MATERIALS PROVIDED below:

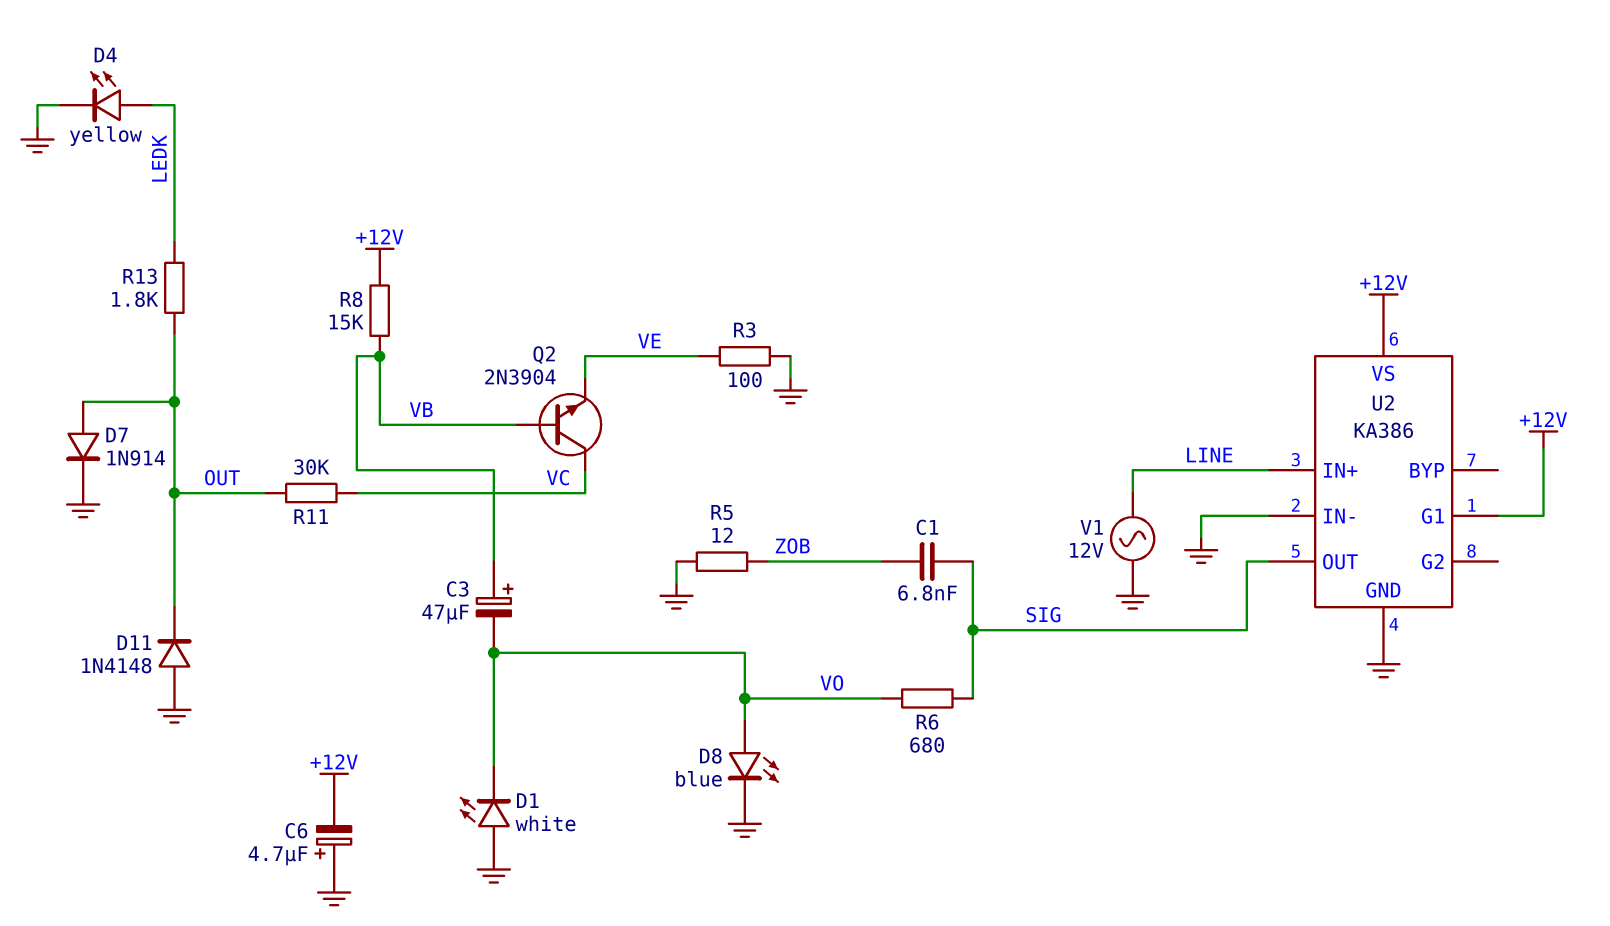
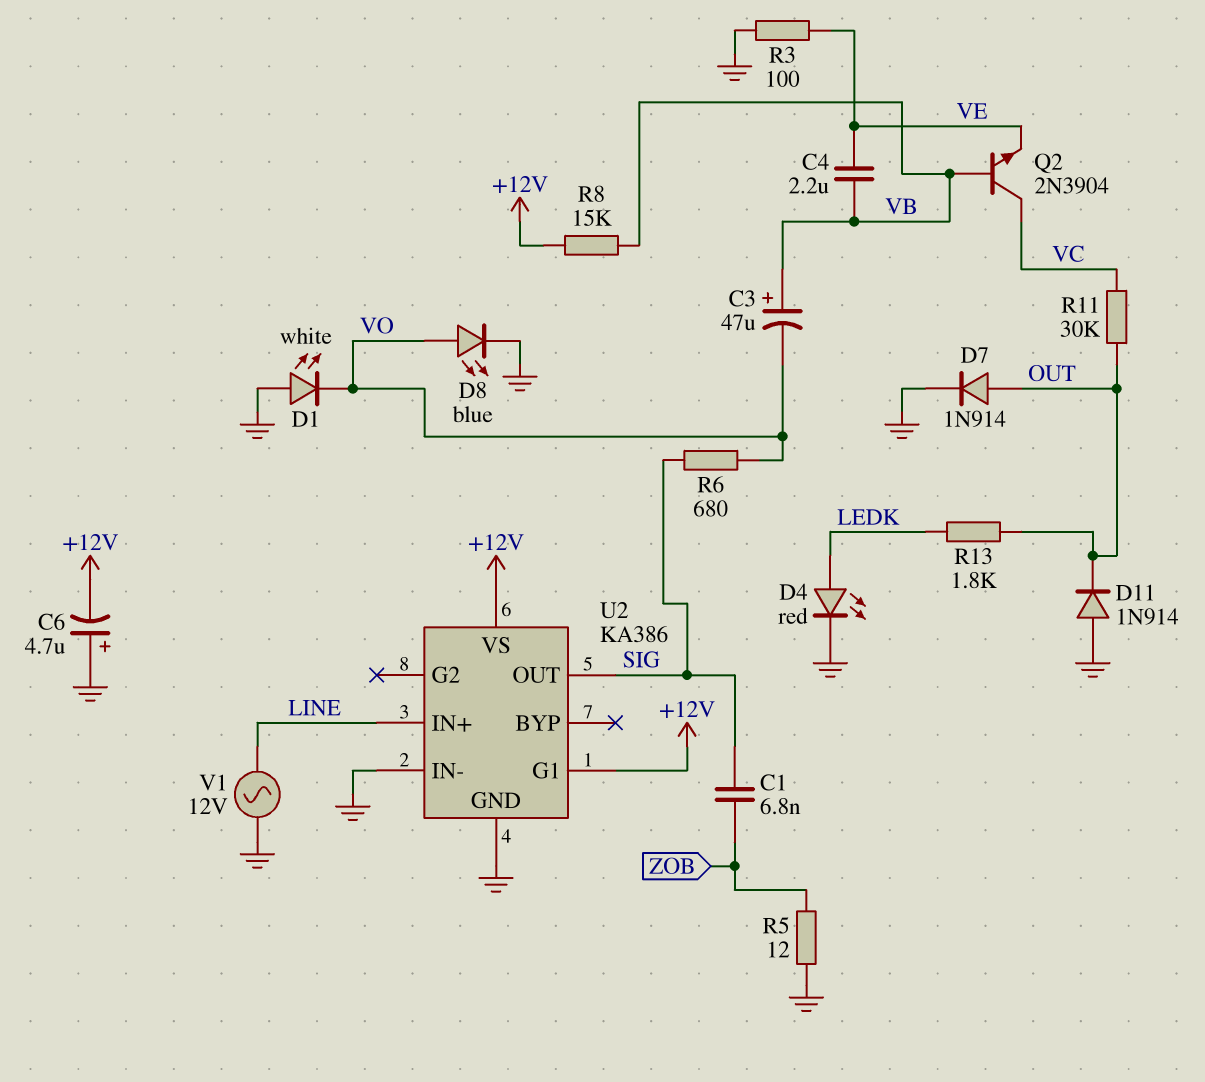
C4: none -> 2.2uF (VB, VE)
D4: LED yellow (A LEDK, K GND) -> LED red (A LEDK, K GND)
D11: diode 1N4148 (A GND, K OUT) -> diode 1N914 (A GND, K OUT)

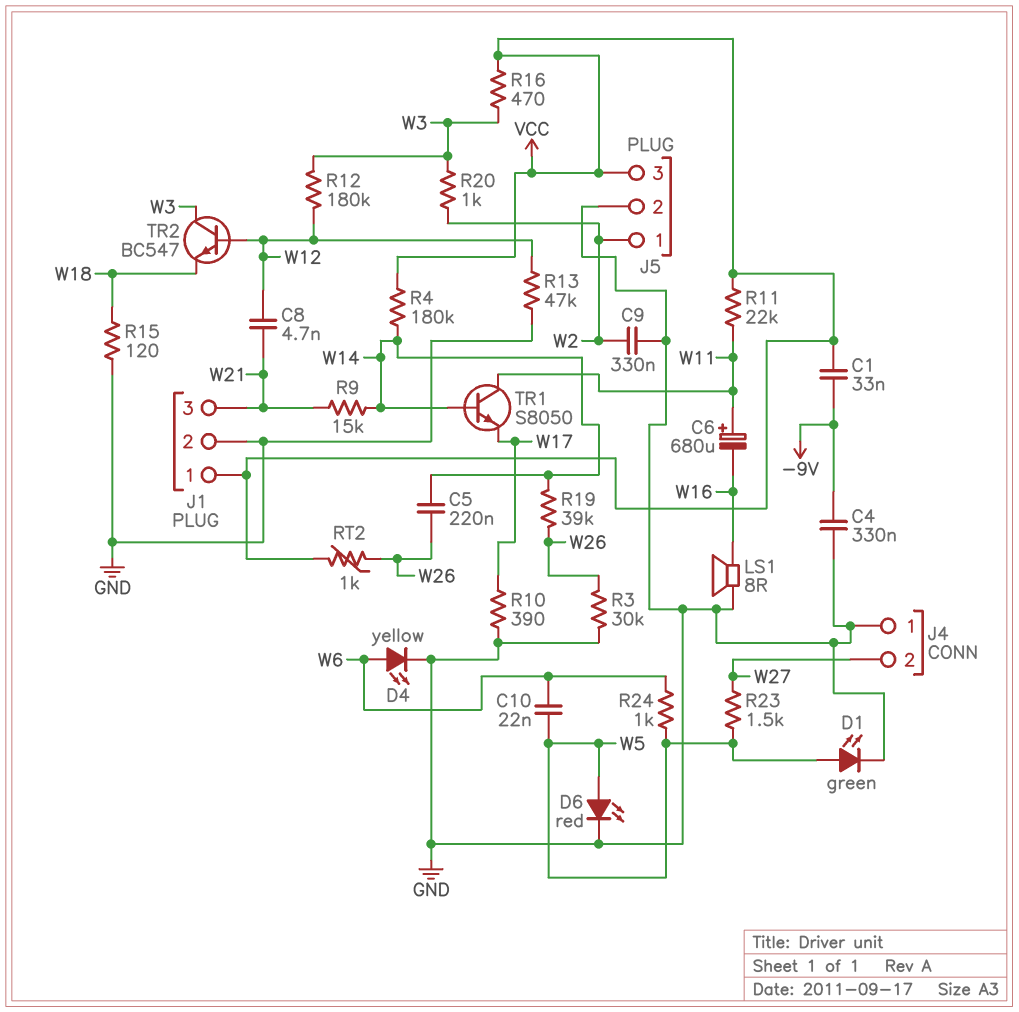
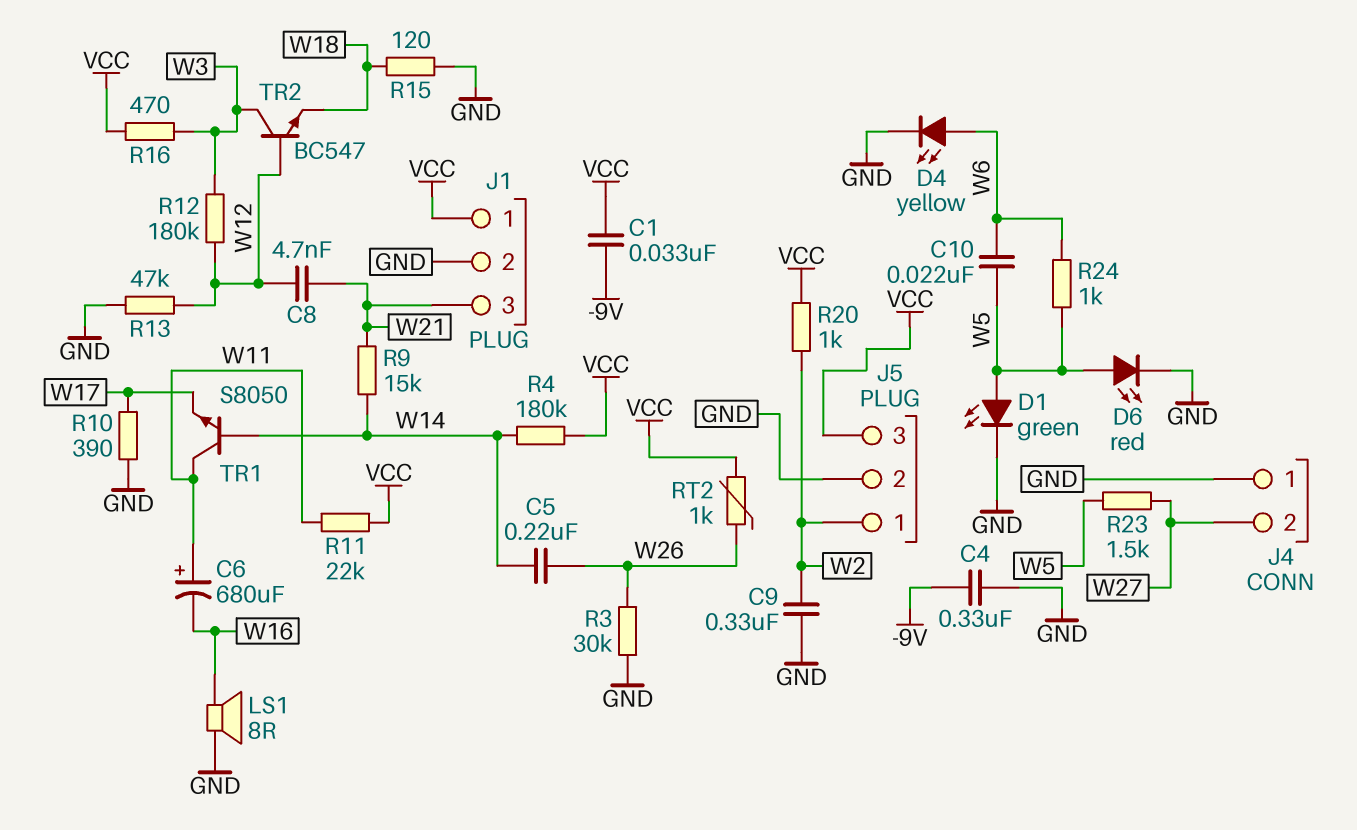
R19: 39k (W14, W26) -> none
R20: 1k (W2, W3) -> 1k (VCC, W2)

End of MATERIALS PROVIDED.

• **TRY IT**
All of the data above needs to be given again exactly. Leave out each image.

• **ANSWER**
C4: none -> 2.2uF (VB, VE)
D4: LED yellow (A LEDK, K GND) -> LED red (A LEDK, K GND)
D11: diode 1N4148 (A GND, K OUT) -> diode 1N914 (A GND, K OUT)

R19: 39k (W14, W26) -> none
R20: 1k (W2, W3) -> 1k (VCC, W2)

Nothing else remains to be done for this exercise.